Leave the pictures out. Transcribe exactly every line from the start of the records through the one containing "red toothbrush [821,229,865,321] -> none".

Segment Start: Record set

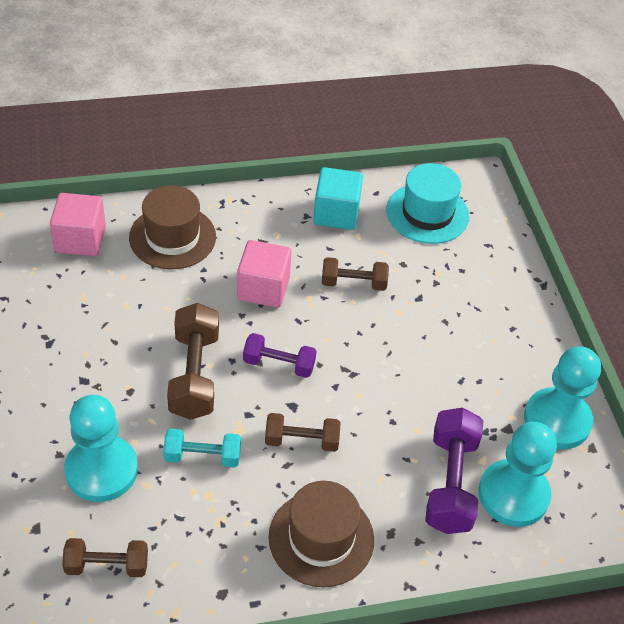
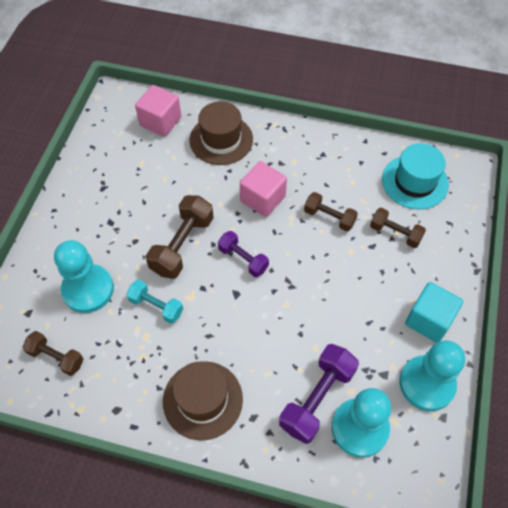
camera: 30 degrees right, 10 degrees up
brown dumbbell [265,413,340,452] -> brown dumbbell moved to [370,208,426,248]
turquoise cube [313,167,363,230] -> turquoise cube moved to [405,282,463,343]

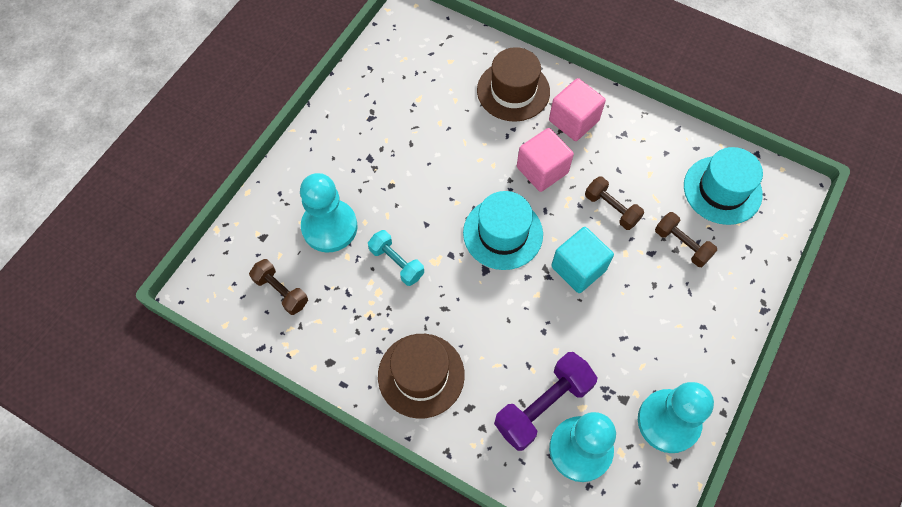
camera: 15 degrees right, 5 degrees up
pink cube [135,85,181,137] -> pink cube moved to [549,78,606,141]
brown dumbbell [146,195,214,279] -> none
purple dumbbell [218,231,269,277] -> turquoise hat [463,191,543,270]
turquoise cube [405,282,463,343] -> turquoise cube moved to [551,227,614,293]

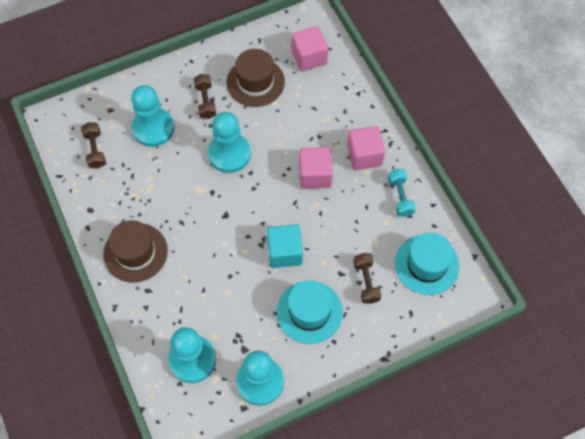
camera: 35 degrees right, 0 degrees up
turquoise dumbbell [368,230,424,286] -> turquoise dumbbell moved to [388,169,416,217]
turquoise hat [463,191,543,270] -> turquoise hat moved to [277,280,343,344]
brown hat [477,47,550,122] -> brown hat moved to [226,49,285,107]
purple dumbbell [494,352,598,451] -> none
brown dumbbell [585,177,644,230] -> brown dumbbell moved to [194,74,216,119]
none -> turquoise pawn [208,112,251,173]
none -> pink cube [291,26,328,71]

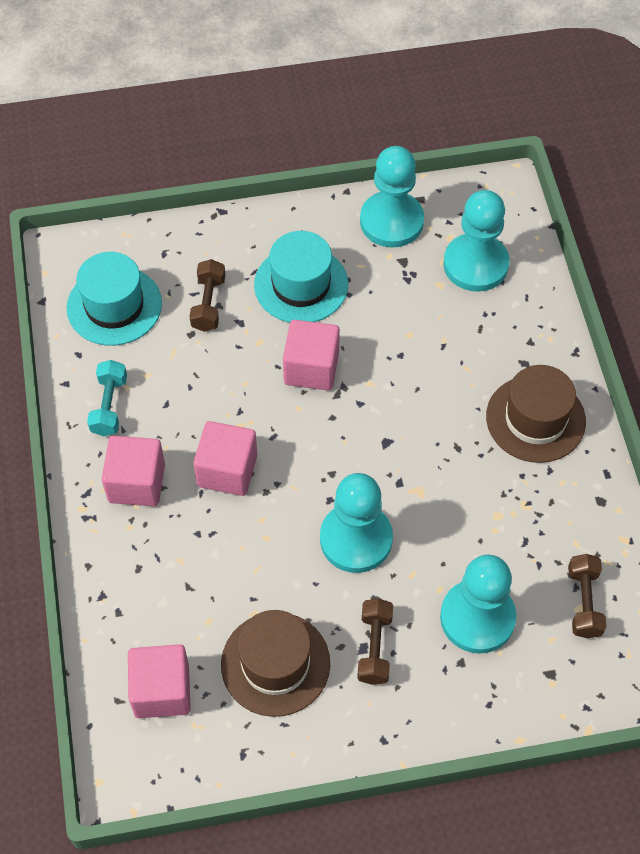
camera: 165 degrees left, 5 degrees down
turquoise cube [267,224,303,268] -> pink cube [283,320,340,390]

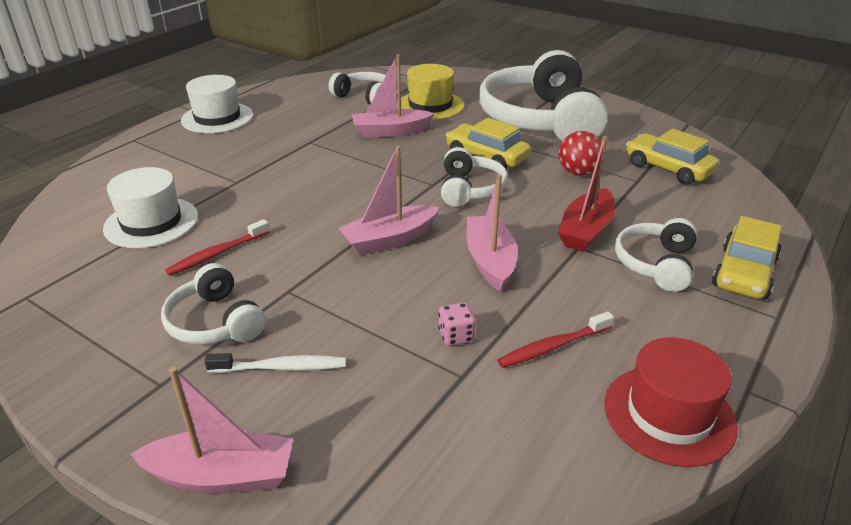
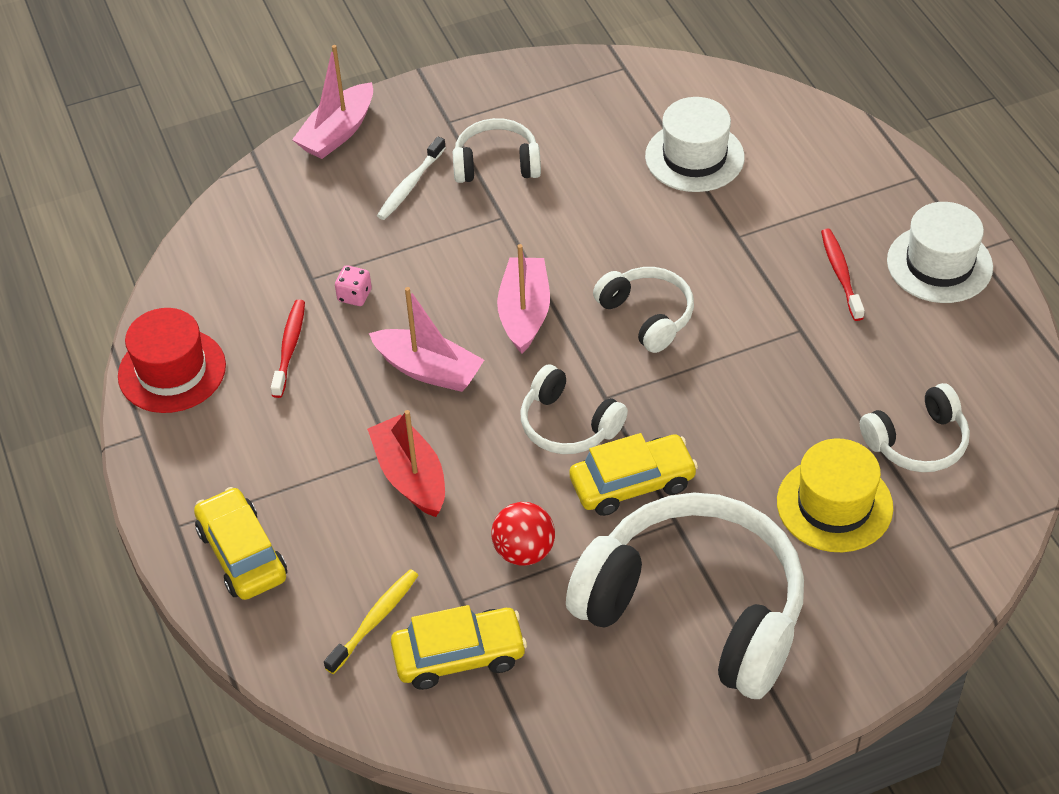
camera: 125 degrees right, 15 degrees up
red toothbrush [165,219,270,276] -> red toothbrush moved to [821,229,865,321]
pink boat [352,54,435,138] -> none
white headphones [615,218,697,292] -> white headphones moved to [593,267,694,353]
none -> yellow toothbrush [324,569,419,674]

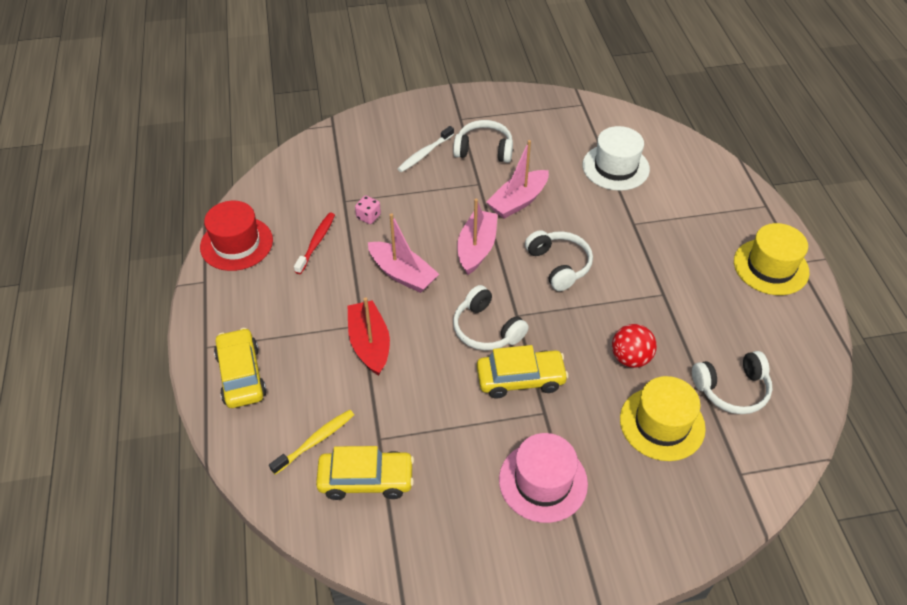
camera: 10 degrees right, 0 degrees up
pink boat [292,45,373,159] -> pink boat moved to [486,140,549,219]
red ball [491,502,555,566] -> red ball moved to [612,324,657,368]
white headphones [566,493,804,699] -> pink hat [499,433,588,523]
red toothbrush [821,229,865,321] -> none
white hat [887,202,993,303] -> yellow hat [734,223,809,295]

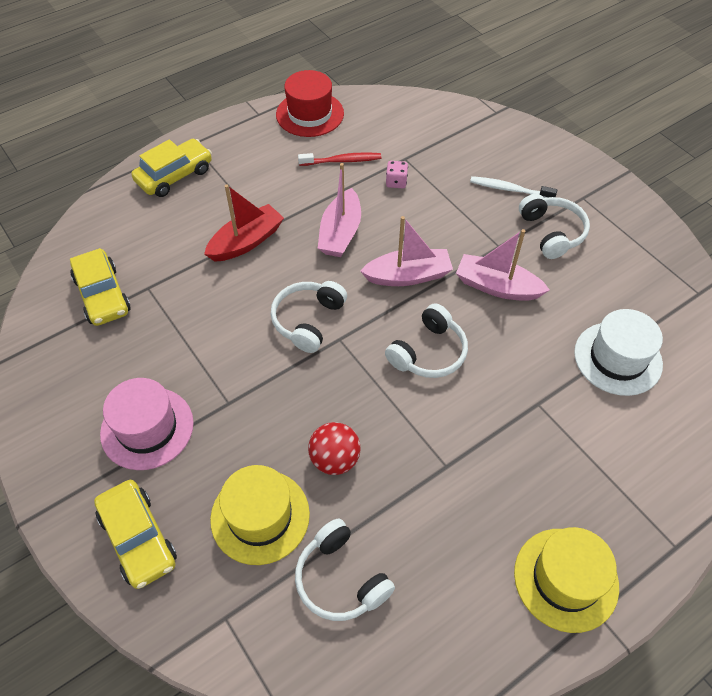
camera: 65 degrees right, 5 degrees up
yellow toothbrush [269,410,354,475] -> none
yellow car [477,345,569,398] -> yellow car moved to [94,480,177,589]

Segment End: Record set

Problem solution:
camera: 30 degrees right, 10 degrees up
brown dumbbell [265,413,340,452] -> brown dumbbell moved to [370,208,426,248]
turquoise cube [313,167,363,230] -> turquoise cube moved to [405,282,463,343]

camera: 15 degrees right, 5 degrees up
pink cube [135,85,181,137] -> pink cube moved to [549,78,606,141]
brown dumbbell [146,195,214,279] -> none
purple dumbbell [218,231,269,277] -> turquoise hat [463,191,543,270]
turquoise cube [405,282,463,343] -> turquoise cube moved to [551,227,614,293]

camera: 35 degrees right, 0 degrees up
turquoise dumbbell [368,230,424,286] -> turquoise dumbbell moved to [388,169,416,217]
turquoise hat [463,191,543,270] -> turquoise hat moved to [277,280,343,344]
brown hat [477,47,550,122] -> brown hat moved to [226,49,285,107]
purple dumbbell [494,352,598,451] -> none
brown dumbbell [585,177,644,230] -> brown dumbbell moved to [194,74,216,119]
none -> turquoise pawn [208,112,251,173]
none -> pink cube [291,26,328,71]

camera: 165 degrees left, 5 degrees down
turquoise cube [267,224,303,268] -> pink cube [283,320,340,390]

camera: 125 degrees right, 15 degrees up
red toothbrush [165,219,270,276] -> red toothbrush moved to [821,229,865,321]
pink boat [352,54,435,138] -> none
white headphones [615,218,697,292] -> white headphones moved to [593,267,694,353]
none -> yellow toothbrush [324,569,419,674]

camera: 10 degrees right, 0 degrees up
pink boat [292,45,373,159] -> pink boat moved to [486,140,549,219]
red ball [491,502,555,566] -> red ball moved to [612,324,657,368]
white headphones [566,493,804,699] -> pink hat [499,433,588,523]
red toothbrush [821,229,865,321] -> none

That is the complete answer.